▶ Required work
Using the listing beneath this task, count the lines with the word "from" and write only the result.
┌─ Extracted entries
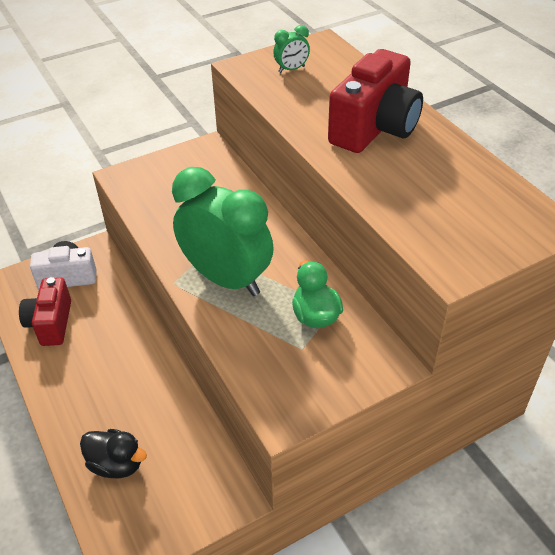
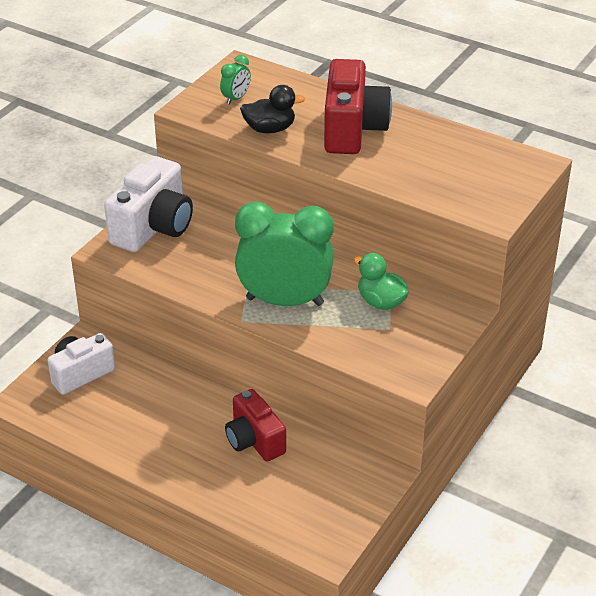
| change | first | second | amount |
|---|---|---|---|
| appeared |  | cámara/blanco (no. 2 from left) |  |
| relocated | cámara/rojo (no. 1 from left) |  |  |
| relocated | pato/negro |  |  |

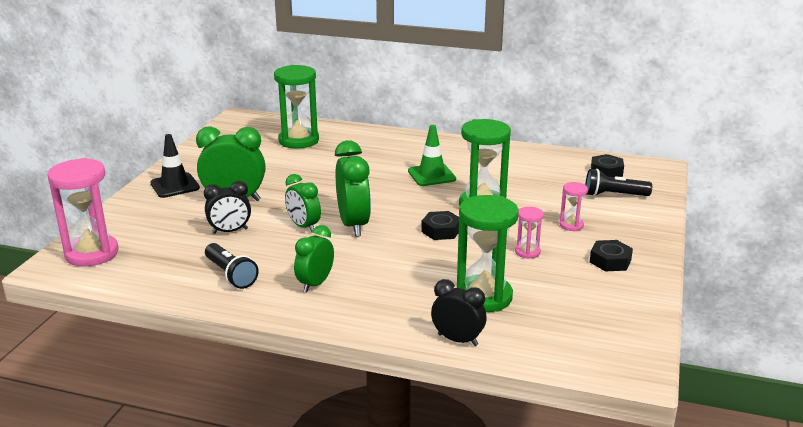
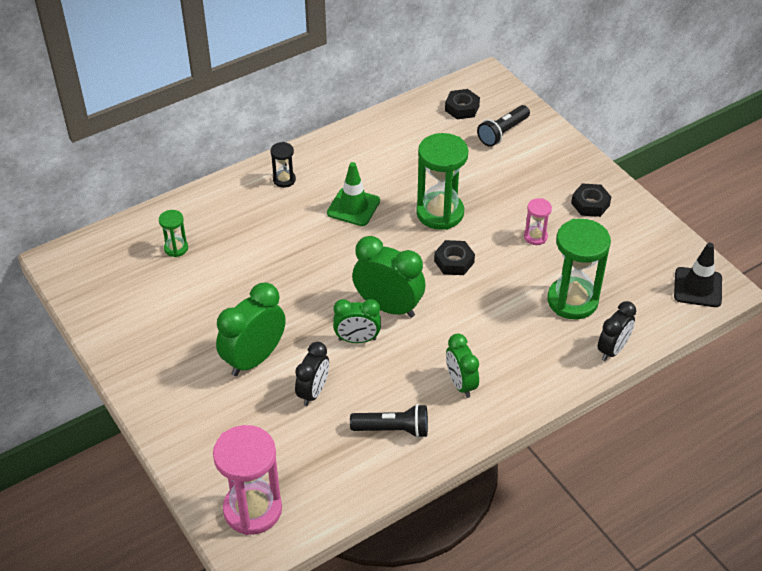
| change | first | second | amount |
|---|---|---|---|
| size | reloj de arena/verde (no. 1 from left) |  | x0.49 |
| appeared |  | reloj de arena/negro |  |
| spun | despertador/negro (no. 2 from left) |  | 150 degrees clockwise |
| relocated | cono de tráfico/negro |  |  |
| missing | reloj de arena/rosa (no. 3 from left) |  |  |

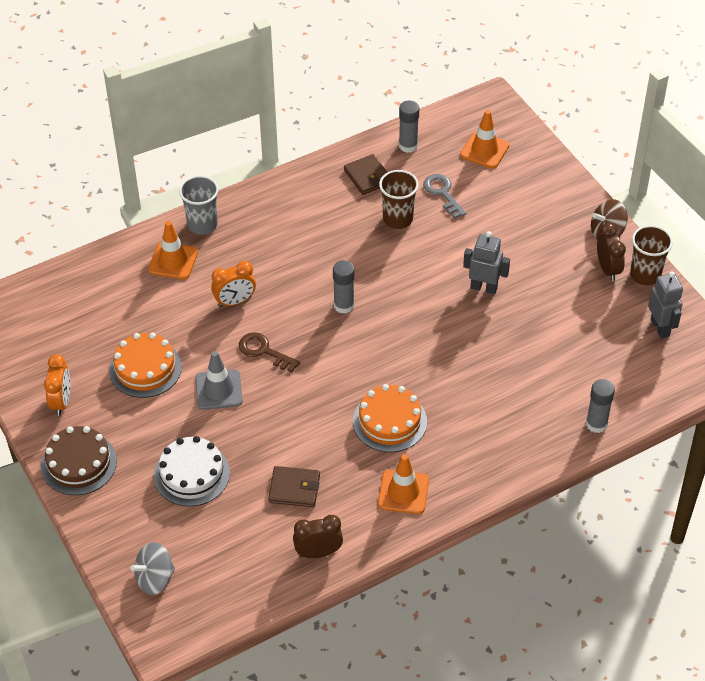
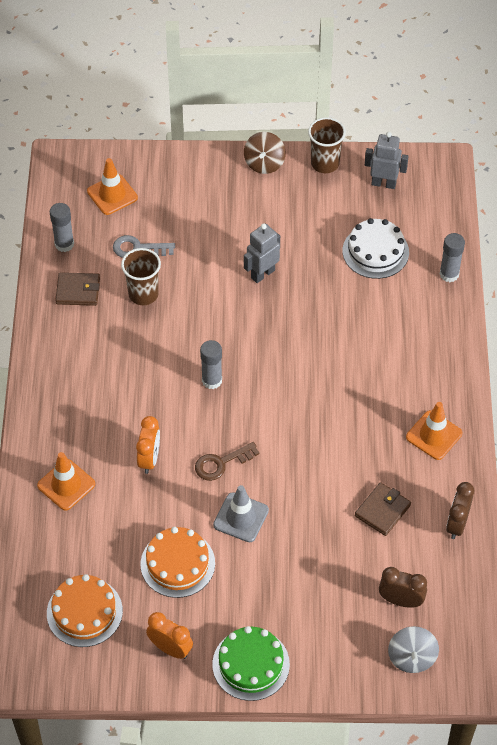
| change | first | second | amount |
|---|---|---|---|
| relocated | tarta/naranja (no. 2 from left in the first image) | tarta/naranja (no. 1 from left) |  |
| colour | tarta/marrón | tarta/verde |  |
| relocated | tarta/blanco |  |  |
| relocated | despertador/marrón (no. 2 from left in the first image) | despertador/marrón (no. 1 from left) |  |
| missing | vaso/gris |  |  |

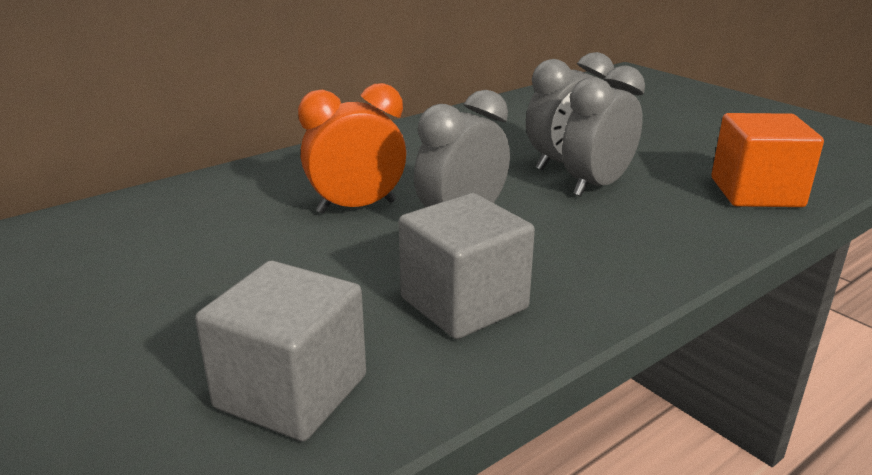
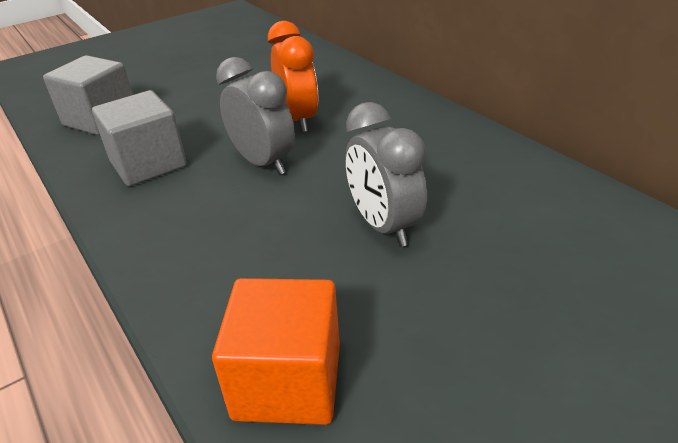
| change | first | second | amount |
|---|---|---|---|
| missing | despertador/gris (no. 3 from left) |  |  |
└─
▶ Reply
8